Output every entry exactly as written.

(Dataset entries)
-------
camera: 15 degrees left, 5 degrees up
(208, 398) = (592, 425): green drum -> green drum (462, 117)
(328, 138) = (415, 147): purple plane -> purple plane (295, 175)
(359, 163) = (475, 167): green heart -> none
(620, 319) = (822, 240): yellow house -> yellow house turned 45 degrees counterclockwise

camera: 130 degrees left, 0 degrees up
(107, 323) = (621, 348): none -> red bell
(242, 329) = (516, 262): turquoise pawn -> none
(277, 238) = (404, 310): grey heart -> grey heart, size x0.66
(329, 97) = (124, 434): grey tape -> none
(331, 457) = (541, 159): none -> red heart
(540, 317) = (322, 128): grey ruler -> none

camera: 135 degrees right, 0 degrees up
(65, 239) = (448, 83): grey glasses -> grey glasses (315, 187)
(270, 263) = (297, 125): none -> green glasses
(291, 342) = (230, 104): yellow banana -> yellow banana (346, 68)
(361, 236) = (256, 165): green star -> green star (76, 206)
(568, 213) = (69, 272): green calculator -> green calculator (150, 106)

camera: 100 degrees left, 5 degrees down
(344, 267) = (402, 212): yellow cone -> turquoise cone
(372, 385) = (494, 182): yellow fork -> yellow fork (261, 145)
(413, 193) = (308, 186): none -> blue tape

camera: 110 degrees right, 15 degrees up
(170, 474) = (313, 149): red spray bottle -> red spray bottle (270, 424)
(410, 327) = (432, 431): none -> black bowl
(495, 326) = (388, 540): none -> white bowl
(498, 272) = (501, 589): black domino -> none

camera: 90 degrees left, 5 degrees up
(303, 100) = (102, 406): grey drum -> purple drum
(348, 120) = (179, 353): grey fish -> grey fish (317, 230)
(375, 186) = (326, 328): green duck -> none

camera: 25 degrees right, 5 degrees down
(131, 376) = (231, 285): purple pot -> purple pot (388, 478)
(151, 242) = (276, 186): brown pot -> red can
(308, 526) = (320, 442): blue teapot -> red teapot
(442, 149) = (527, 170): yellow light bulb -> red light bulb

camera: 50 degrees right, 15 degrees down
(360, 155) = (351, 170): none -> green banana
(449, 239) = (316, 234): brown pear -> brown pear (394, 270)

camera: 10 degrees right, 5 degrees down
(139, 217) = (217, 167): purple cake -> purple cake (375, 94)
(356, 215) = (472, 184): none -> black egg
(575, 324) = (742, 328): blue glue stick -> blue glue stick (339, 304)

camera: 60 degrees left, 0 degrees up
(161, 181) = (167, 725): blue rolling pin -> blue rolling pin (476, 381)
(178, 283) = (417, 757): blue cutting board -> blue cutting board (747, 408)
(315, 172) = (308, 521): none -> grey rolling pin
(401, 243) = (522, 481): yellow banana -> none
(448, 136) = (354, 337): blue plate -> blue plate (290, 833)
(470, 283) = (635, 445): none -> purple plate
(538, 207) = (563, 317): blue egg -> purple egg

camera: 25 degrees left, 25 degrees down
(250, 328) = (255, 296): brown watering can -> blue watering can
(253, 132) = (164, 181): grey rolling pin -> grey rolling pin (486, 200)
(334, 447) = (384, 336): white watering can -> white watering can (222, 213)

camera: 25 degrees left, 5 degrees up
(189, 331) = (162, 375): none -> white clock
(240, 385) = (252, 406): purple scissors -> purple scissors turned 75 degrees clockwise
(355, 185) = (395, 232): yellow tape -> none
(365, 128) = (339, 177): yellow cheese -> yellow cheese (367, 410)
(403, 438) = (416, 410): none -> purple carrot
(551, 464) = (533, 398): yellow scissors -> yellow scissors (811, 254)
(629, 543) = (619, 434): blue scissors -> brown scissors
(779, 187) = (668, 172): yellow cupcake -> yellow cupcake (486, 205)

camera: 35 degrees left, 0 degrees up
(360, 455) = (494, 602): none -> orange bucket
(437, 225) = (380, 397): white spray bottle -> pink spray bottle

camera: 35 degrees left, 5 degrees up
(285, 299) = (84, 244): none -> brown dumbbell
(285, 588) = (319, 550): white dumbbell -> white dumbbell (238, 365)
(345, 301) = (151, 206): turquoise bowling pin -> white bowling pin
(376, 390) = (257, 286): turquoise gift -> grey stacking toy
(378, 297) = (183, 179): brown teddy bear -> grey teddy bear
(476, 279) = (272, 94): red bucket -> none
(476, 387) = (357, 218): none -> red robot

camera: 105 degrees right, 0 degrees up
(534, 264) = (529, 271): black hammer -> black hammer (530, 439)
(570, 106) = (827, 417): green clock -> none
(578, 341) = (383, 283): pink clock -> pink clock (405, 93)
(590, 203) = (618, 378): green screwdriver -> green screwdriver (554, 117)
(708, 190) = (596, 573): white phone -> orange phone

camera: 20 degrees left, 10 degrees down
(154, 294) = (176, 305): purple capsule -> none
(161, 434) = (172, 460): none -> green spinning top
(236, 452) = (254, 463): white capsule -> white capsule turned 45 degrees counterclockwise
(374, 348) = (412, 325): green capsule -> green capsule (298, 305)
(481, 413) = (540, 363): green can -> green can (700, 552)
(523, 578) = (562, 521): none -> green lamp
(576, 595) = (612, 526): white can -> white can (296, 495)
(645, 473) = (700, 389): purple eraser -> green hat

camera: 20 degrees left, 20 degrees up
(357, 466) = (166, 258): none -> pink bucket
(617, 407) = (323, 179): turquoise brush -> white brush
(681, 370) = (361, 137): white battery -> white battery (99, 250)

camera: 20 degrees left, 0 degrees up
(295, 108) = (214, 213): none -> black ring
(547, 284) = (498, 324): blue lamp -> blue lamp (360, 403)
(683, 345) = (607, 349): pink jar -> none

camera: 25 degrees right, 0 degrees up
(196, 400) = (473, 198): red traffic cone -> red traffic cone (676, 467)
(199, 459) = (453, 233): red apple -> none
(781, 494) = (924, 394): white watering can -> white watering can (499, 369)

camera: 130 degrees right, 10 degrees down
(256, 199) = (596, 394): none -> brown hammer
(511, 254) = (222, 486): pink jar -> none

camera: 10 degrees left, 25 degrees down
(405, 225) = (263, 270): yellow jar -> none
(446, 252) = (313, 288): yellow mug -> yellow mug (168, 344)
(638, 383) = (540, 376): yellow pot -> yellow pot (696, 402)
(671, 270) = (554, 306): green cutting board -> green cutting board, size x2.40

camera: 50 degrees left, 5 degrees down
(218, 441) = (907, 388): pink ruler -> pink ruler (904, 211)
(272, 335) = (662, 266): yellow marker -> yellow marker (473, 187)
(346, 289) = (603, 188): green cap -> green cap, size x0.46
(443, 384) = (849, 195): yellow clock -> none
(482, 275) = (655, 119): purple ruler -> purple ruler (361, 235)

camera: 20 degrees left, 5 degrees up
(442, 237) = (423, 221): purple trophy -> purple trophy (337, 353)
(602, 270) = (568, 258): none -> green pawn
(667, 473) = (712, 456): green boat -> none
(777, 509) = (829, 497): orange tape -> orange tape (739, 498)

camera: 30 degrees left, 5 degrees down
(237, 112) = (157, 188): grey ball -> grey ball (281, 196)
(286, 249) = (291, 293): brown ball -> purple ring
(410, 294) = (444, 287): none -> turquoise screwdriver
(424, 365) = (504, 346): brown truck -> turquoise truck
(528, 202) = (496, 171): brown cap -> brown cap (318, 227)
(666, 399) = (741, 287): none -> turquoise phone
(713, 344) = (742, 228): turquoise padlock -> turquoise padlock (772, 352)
-------
ANSWER BOX:
camera: 15 degrees left, 5 degrees up
(208, 398) = (592, 425): green drum -> green drum (462, 117)
(328, 138) = (415, 147): purple plane -> purple plane (295, 175)
(359, 163) = (475, 167): green heart -> none
(620, 319) = (822, 240): yellow house -> yellow house turned 45 degrees counterclockwise

camera: 130 degrees left, 0 degrees up
(107, 323) = (621, 348): none -> red bell
(242, 329) = (516, 262): turquoise pawn -> none
(277, 238) = (404, 310): grey heart -> grey heart, size x0.66
(329, 97) = (124, 434): grey tape -> none
(331, 457) = (541, 159): none -> red heart
(540, 317) = (322, 128): grey ruler -> none

camera: 135 degrees right, 0 degrees up
(65, 239) = (448, 83): grey glasses -> grey glasses (315, 187)
(270, 263) = (297, 125): none -> green glasses
(291, 342) = (230, 104): yellow banana -> yellow banana (346, 68)
(361, 236) = (256, 165): green star -> green star (76, 206)
(568, 213) = (69, 272): green calculator -> green calculator (150, 106)

camera: 100 degrees left, 5 degrees down
(344, 267) = (402, 212): yellow cone -> turquoise cone
(372, 385) = (494, 182): yellow fork -> yellow fork (261, 145)
(413, 193) = (308, 186): none -> blue tape

camera: 110 degrees right, 15 degrees up
(170, 474) = (313, 149): red spray bottle -> red spray bottle (270, 424)
(410, 327) = (432, 431): none -> black bowl
(495, 326) = (388, 540): none -> white bowl
(498, 272) = (501, 589): black domino -> none

camera: 90 degrees left, 5 degrees up
(303, 100) = (102, 406): grey drum -> purple drum
(348, 120) = (179, 353): grey fish -> grey fish (317, 230)
(375, 186) = (326, 328): green duck -> none

camera: 25 degrees right, 5 degrees down
(131, 376) = (231, 285): purple pot -> purple pot (388, 478)
(151, 242) = (276, 186): brown pot -> red can
(308, 526) = (320, 442): blue teapot -> red teapot
(442, 149) = (527, 170): yellow light bulb -> red light bulb

camera: 50 degrees right, 15 degrees down
(360, 155) = (351, 170): none -> green banana
(449, 239) = (316, 234): brown pear -> brown pear (394, 270)

camera: 10 degrees right, 5 degrees down
(139, 217) = (217, 167): purple cake -> purple cake (375, 94)
(356, 215) = (472, 184): none -> black egg
(575, 324) = (742, 328): blue glue stick -> blue glue stick (339, 304)

camera: 60 degrees left, 0 degrees up
(161, 181) = (167, 725): blue rolling pin -> blue rolling pin (476, 381)
(178, 283) = (417, 757): blue cutting board -> blue cutting board (747, 408)
(315, 172) = (308, 521): none -> grey rolling pin
(401, 243) = (522, 481): yellow banana -> none
(448, 136) = (354, 337): blue plate -> blue plate (290, 833)
(470, 283) = (635, 445): none -> purple plate
(538, 207) = (563, 317): blue egg -> purple egg

camera: 25 degrees left, 25 degrees down
(250, 328) = (255, 296): brown watering can -> blue watering can
(253, 132) = (164, 181): grey rolling pin -> grey rolling pin (486, 200)
(334, 447) = (384, 336): white watering can -> white watering can (222, 213)

camera: 25 degrees left, 5 degrees up
(189, 331) = (162, 375): none -> white clock
(240, 385) = (252, 406): purple scissors -> purple scissors turned 75 degrees clockwise
(355, 185) = (395, 232): yellow tape -> none
(365, 128) = (339, 177): yellow cheese -> yellow cheese (367, 410)
(403, 438) = (416, 410): none -> purple carrot
(551, 464) = (533, 398): yellow scissors -> yellow scissors (811, 254)
(629, 543) = (619, 434): blue scissors -> brown scissors
(779, 187) = (668, 172): yellow cupcake -> yellow cupcake (486, 205)

camera: 35 degrees left, 0 degrees up
(360, 455) = (494, 602): none -> orange bucket
(437, 225) = (380, 397): white spray bottle -> pink spray bottle

camera: 35 degrees left, 5 degrees up
(285, 299) = (84, 244): none -> brown dumbbell
(285, 588) = (319, 550): white dumbbell -> white dumbbell (238, 365)
(345, 301) = (151, 206): turquoise bowling pin -> white bowling pin
(376, 390) = (257, 286): turquoise gift -> grey stacking toy
(378, 297) = (183, 179): brown teddy bear -> grey teddy bear
(476, 279) = (272, 94): red bucket -> none
(476, 387) = (357, 218): none -> red robot

camera: 105 degrees right, 0 degrees up
(534, 264) = (529, 271): black hammer -> black hammer (530, 439)
(570, 106) = (827, 417): green clock -> none
(578, 341) = (383, 283): pink clock -> pink clock (405, 93)
(590, 203) = (618, 378): green screwdriver -> green screwdriver (554, 117)
(708, 190) = (596, 573): white phone -> orange phone

camera: 20 degrees left, 10 degrees down
(154, 294) = (176, 305): purple capsule -> none
(161, 434) = (172, 460): none -> green spinning top
(236, 452) = (254, 463): white capsule -> white capsule turned 45 degrees counterclockwise
(374, 348) = (412, 325): green capsule -> green capsule (298, 305)
(481, 413) = (540, 363): green can -> green can (700, 552)
(523, 578) = (562, 521): none -> green lamp
(576, 595) = (612, 526): white can -> white can (296, 495)
(645, 473) = (700, 389): purple eraser -> green hat

camera: 20 degrees left, 20 degrees up
(357, 466) = (166, 258): none -> pink bucket
(617, 407) = (323, 179): turquoise brush -> white brush
(681, 370) = (361, 137): white battery -> white battery (99, 250)

camera: 20 degrees left, 0 degrees up
(295, 108) = (214, 213): none -> black ring
(547, 284) = (498, 324): blue lamp -> blue lamp (360, 403)
(683, 345) = (607, 349): pink jar -> none

camera: 25 degrees right, 0 degrees up
(196, 400) = (473, 198): red traffic cone -> red traffic cone (676, 467)
(199, 459) = (453, 233): red apple -> none
(781, 494) = (924, 394): white watering can -> white watering can (499, 369)

camera: 130 degrees right, 10 degrees down
(256, 199) = (596, 394): none -> brown hammer
(511, 254) = (222, 486): pink jar -> none

camera: 10 degrees left, 25 degrees down
(405, 225) = (263, 270): yellow jar -> none
(446, 252) = (313, 288): yellow mug -> yellow mug (168, 344)
(638, 383) = (540, 376): yellow pot -> yellow pot (696, 402)
(671, 270) = (554, 306): green cutting board -> green cutting board, size x2.40

camera: 50 degrees left, 5 degrees down
(218, 441) = (907, 388): pink ruler -> pink ruler (904, 211)
(272, 335) = (662, 266): yellow marker -> yellow marker (473, 187)
(346, 289) = (603, 188): green cap -> green cap, size x0.46
(443, 384) = (849, 195): yellow clock -> none
(482, 275) = (655, 119): purple ruler -> purple ruler (361, 235)

camera: 20 degrees left, 5 degrees up
(442, 237) = (423, 221): purple trophy -> purple trophy (337, 353)
(602, 270) = (568, 258): none -> green pawn
(667, 473) = (712, 456): green boat -> none
(777, 509) = (829, 497): orange tape -> orange tape (739, 498)

camera: 30 degrees left, 5 degrees down
(237, 112) = (157, 188): grey ball -> grey ball (281, 196)
(286, 249) = (291, 293): brown ball -> purple ring
(410, 294) = (444, 287): none -> turquoise screwdriver
(424, 365) = (504, 346): brown truck -> turquoise truck
(528, 202) = (496, 171): brown cap -> brown cap (318, 227)
(666, 399) = (741, 287): none -> turquoise phone
(713, 344) = (742, 228): turquoise padlock -> turquoise padlock (772, 352)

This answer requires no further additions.